[Exercise material Boundary: Start]

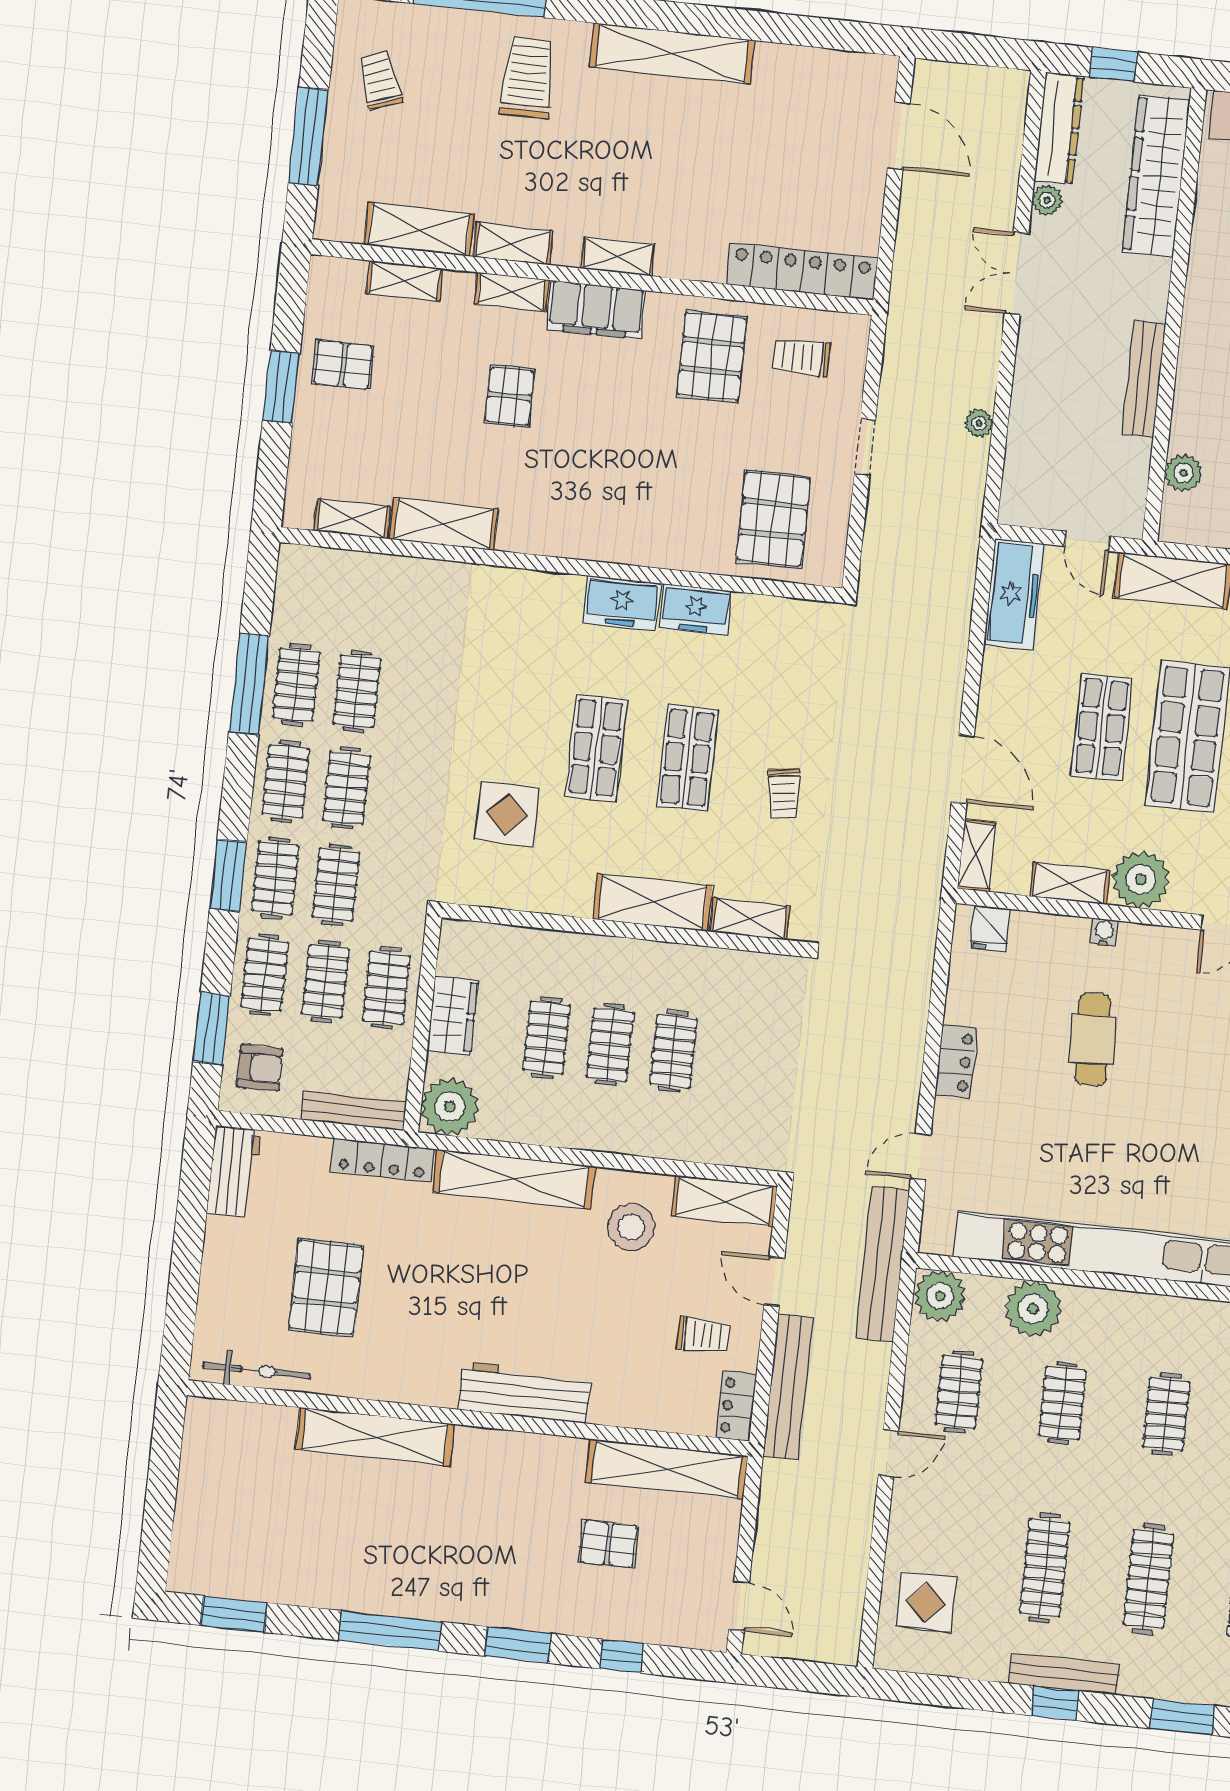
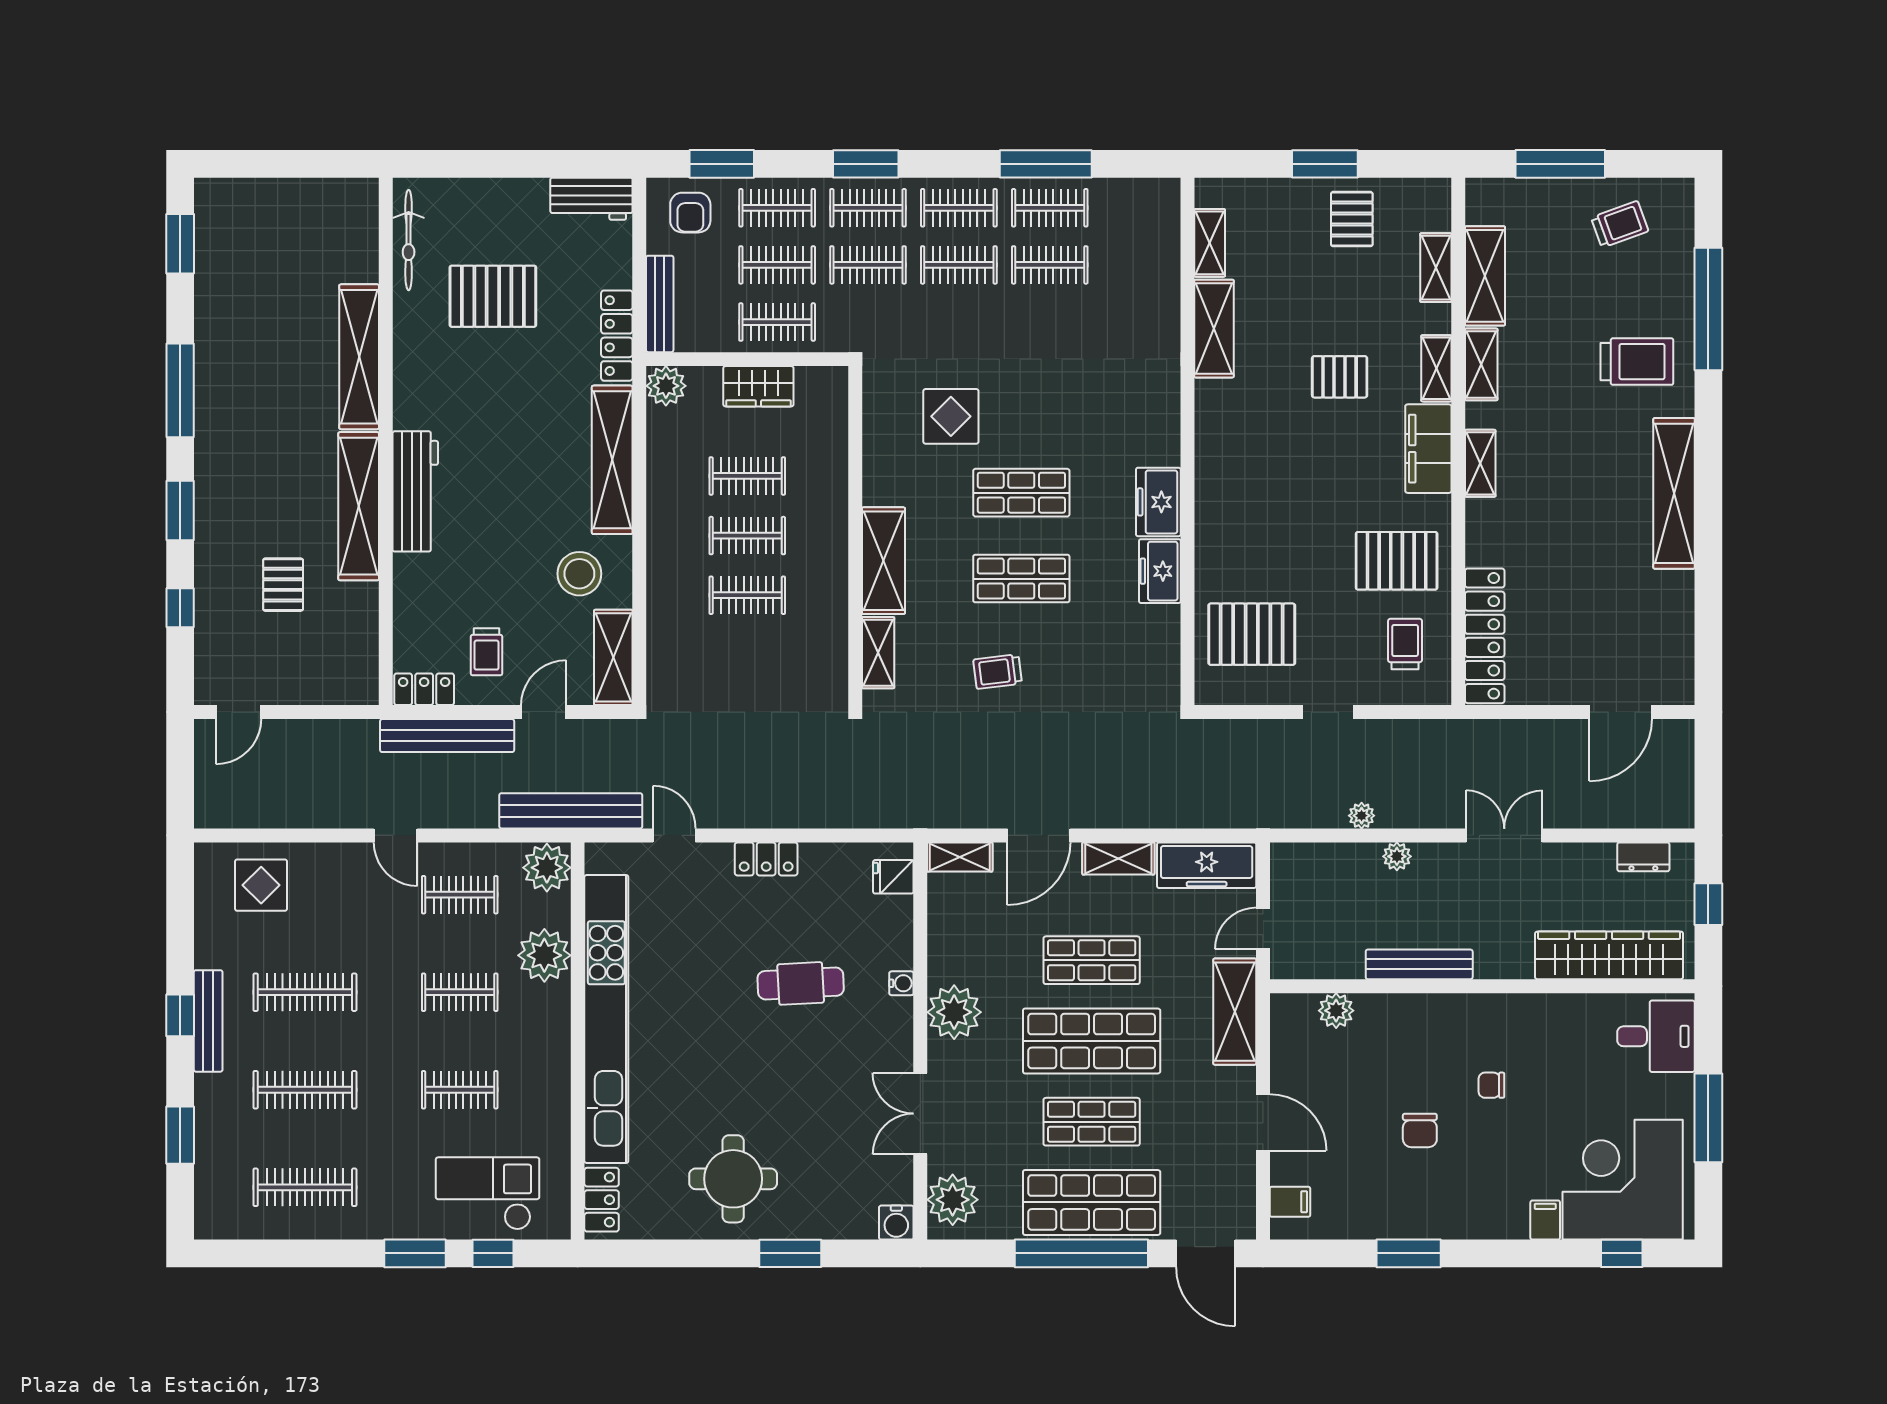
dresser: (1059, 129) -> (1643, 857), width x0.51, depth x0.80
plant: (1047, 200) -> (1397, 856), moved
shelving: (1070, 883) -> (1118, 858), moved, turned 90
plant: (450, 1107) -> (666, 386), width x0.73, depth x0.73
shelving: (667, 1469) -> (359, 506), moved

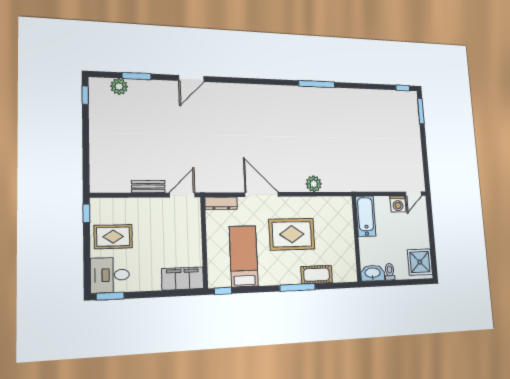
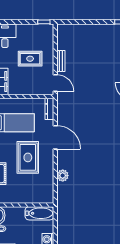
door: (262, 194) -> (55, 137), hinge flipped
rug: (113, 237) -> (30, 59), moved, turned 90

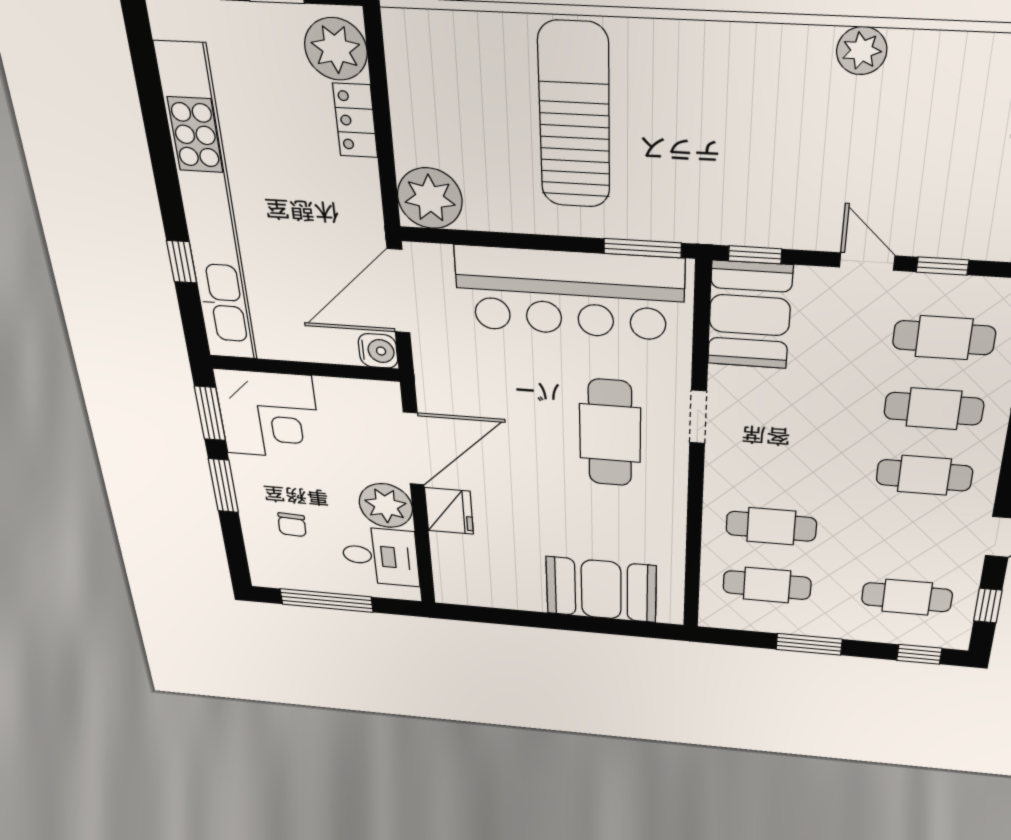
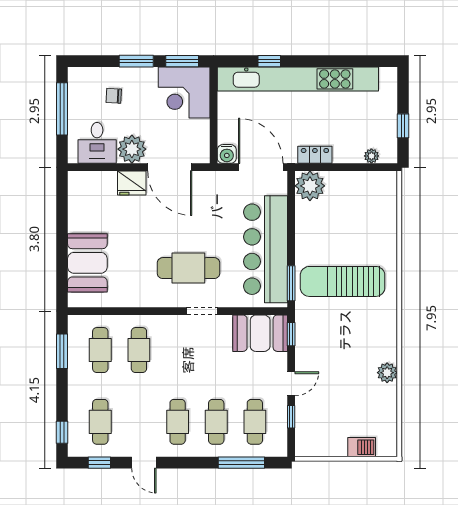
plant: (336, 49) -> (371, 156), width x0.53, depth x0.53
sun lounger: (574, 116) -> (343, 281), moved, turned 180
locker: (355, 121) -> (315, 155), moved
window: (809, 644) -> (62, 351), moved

[Exercise material Boundary: End]

Your goal | With the pictures removed, the entries above should be transcribed exactly.

Exercise output |
dresser: (1059, 129) -> (1643, 857), width x0.51, depth x0.80
plant: (1047, 200) -> (1397, 856), moved
shelving: (1070, 883) -> (1118, 858), moved, turned 90
plant: (450, 1107) -> (666, 386), width x0.73, depth x0.73
shelving: (667, 1469) -> (359, 506), moved

door: (262, 194) -> (55, 137), hinge flipped
rug: (113, 237) -> (30, 59), moved, turned 90

plant: (336, 49) -> (371, 156), width x0.53, depth x0.53
sun lounger: (574, 116) -> (343, 281), moved, turned 180
locker: (355, 121) -> (315, 155), moved
window: (809, 644) -> (62, 351), moved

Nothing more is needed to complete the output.